#### Exercise brief:
From the entries below, reproduce exactly the line containing "none -> black brick H1 level 2", the line containing "none -> tan brick K8 level 2", and every line in between, with nothing added.

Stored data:
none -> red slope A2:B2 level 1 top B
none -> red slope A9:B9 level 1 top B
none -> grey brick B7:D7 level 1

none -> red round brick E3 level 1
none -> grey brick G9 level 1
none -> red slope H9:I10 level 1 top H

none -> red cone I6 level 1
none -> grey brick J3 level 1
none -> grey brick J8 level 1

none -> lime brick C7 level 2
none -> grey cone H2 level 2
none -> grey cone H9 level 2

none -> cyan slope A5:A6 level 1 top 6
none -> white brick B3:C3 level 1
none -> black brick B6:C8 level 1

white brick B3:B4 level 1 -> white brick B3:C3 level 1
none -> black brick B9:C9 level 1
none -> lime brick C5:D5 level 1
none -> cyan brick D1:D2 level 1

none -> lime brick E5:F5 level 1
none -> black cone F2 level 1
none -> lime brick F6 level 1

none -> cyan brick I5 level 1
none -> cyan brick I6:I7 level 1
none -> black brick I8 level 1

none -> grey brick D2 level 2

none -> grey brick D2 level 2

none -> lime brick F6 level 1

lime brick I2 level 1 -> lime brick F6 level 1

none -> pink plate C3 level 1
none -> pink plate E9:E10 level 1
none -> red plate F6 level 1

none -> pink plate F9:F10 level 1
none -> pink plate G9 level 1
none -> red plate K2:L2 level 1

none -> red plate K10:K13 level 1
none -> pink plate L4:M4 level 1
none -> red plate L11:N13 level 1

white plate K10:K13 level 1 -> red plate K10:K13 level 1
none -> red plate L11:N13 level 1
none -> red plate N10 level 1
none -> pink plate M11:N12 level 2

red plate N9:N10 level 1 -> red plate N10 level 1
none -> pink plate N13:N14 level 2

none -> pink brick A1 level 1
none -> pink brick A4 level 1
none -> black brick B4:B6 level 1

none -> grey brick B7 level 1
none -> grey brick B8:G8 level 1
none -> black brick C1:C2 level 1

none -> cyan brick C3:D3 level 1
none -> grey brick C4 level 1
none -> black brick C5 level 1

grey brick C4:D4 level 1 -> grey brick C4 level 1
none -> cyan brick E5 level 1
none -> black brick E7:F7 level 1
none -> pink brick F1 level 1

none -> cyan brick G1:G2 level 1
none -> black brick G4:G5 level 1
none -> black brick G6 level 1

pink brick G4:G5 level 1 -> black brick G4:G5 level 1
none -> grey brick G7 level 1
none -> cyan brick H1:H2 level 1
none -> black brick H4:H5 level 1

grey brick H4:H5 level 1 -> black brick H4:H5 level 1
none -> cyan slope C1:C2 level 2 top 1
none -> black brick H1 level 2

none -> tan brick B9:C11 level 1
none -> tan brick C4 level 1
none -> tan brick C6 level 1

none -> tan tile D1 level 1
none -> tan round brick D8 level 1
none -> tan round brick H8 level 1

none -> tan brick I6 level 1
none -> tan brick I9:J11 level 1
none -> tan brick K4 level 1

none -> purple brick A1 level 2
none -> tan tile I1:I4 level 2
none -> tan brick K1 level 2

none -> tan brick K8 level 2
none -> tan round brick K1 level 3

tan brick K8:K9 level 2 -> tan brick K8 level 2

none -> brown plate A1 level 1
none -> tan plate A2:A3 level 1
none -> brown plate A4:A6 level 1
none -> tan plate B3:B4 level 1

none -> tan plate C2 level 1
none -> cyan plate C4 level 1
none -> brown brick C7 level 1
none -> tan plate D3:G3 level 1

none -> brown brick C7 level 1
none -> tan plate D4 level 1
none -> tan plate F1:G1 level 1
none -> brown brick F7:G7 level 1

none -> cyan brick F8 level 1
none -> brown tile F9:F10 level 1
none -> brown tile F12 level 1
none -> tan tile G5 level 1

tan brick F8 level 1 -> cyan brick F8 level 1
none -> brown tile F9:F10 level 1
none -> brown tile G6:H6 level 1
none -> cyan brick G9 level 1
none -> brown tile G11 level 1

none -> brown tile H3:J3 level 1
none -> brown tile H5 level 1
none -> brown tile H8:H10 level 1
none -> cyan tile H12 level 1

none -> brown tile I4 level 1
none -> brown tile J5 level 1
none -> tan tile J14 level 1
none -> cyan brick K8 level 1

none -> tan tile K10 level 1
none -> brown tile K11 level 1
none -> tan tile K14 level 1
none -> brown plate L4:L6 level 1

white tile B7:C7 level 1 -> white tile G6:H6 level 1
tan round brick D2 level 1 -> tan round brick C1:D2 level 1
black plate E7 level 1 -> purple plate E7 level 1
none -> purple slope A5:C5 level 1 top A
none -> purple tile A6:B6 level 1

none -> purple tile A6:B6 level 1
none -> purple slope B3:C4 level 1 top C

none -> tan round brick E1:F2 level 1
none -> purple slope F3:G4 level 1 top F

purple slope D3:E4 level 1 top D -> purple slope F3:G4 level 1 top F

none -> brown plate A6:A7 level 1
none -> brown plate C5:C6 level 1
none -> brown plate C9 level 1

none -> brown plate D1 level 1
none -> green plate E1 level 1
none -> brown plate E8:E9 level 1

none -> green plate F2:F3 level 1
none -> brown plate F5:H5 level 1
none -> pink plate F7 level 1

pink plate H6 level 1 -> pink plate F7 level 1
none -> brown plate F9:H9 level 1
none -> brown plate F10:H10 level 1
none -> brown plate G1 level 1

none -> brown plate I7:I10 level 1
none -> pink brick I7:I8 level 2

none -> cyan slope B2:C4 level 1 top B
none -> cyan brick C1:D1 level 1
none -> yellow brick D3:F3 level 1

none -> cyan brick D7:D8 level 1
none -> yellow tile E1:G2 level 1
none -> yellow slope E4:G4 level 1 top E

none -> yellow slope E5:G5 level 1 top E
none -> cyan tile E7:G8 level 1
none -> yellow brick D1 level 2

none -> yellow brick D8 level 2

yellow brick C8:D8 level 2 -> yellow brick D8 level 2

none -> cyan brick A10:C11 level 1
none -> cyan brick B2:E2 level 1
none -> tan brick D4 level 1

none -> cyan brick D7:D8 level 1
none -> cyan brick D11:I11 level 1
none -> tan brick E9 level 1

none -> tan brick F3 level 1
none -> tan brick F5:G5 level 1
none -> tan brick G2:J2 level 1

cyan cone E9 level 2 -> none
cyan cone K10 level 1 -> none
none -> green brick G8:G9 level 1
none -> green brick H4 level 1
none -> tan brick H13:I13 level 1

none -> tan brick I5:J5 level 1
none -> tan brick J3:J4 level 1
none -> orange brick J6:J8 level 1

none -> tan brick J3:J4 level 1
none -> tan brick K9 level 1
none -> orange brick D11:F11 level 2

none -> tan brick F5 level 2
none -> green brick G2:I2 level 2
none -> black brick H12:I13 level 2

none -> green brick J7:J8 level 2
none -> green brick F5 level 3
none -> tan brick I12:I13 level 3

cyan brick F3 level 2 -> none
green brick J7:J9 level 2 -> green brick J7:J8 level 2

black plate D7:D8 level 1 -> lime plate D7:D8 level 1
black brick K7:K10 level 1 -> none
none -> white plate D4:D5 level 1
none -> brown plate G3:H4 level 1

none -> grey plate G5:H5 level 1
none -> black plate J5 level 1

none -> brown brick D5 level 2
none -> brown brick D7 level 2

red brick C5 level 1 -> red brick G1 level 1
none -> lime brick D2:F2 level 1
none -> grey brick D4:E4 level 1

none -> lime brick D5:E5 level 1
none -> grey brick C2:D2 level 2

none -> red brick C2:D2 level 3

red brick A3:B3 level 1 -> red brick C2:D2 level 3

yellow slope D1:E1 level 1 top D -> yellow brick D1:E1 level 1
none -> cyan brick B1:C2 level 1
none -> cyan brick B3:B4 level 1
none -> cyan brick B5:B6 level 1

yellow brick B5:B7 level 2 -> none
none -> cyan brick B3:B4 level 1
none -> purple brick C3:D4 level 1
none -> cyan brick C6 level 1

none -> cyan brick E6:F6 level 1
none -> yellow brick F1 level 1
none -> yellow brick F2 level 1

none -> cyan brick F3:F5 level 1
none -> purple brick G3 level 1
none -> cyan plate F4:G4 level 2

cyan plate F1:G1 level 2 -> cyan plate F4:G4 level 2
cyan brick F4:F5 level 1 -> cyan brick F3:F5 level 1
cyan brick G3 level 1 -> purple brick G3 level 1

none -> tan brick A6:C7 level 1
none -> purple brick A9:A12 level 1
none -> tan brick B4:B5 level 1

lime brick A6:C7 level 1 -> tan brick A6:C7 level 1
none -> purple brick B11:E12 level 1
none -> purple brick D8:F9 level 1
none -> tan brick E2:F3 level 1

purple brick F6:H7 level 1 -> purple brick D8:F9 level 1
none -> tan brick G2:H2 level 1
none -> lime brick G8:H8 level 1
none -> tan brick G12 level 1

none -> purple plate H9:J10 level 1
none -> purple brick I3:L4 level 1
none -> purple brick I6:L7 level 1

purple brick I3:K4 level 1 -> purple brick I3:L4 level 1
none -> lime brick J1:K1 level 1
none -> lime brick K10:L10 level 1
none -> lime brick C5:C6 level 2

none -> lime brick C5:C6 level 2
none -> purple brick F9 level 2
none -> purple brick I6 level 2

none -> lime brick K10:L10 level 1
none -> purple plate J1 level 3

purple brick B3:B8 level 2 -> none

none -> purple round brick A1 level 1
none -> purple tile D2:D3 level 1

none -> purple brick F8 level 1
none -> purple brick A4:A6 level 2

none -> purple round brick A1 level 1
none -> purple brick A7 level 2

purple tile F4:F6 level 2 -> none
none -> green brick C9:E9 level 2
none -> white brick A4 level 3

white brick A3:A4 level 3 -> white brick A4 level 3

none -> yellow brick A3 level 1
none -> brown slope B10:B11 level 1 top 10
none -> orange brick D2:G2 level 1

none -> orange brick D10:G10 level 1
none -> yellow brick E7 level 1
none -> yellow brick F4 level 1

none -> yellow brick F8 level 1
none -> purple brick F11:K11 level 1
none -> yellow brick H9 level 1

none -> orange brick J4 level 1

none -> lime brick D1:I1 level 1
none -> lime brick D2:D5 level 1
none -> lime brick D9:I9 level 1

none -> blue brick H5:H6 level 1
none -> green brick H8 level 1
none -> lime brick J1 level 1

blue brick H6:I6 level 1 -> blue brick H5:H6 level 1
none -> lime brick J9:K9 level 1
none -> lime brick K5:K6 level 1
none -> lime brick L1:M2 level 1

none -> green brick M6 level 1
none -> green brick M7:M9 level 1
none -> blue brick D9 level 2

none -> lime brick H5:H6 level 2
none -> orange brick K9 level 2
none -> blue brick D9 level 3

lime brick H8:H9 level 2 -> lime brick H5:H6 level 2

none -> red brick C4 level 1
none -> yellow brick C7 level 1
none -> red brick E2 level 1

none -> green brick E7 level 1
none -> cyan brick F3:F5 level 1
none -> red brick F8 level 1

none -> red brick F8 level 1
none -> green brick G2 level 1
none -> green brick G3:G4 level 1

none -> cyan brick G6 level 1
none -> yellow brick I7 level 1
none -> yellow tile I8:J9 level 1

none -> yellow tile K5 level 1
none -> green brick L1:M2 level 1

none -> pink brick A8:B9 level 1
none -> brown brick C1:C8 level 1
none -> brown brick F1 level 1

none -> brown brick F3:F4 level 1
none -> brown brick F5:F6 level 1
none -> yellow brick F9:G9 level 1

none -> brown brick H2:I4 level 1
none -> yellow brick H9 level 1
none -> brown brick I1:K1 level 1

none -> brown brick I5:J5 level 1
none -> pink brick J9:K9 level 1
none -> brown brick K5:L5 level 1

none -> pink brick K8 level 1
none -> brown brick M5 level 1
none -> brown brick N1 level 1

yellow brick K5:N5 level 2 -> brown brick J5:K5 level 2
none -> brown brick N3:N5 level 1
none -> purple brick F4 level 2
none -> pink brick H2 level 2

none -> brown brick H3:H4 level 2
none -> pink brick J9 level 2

#### Completed task:
none -> black brick H1 level 2

none -> tan brick B9:C11 level 1
none -> tan brick C4 level 1
none -> tan brick C6 level 1

none -> tan tile D1 level 1
none -> tan round brick D8 level 1
none -> tan round brick H8 level 1

none -> tan brick I6 level 1
none -> tan brick I9:J11 level 1
none -> tan brick K4 level 1

none -> purple brick A1 level 2
none -> tan tile I1:I4 level 2
none -> tan brick K1 level 2

none -> tan brick K8 level 2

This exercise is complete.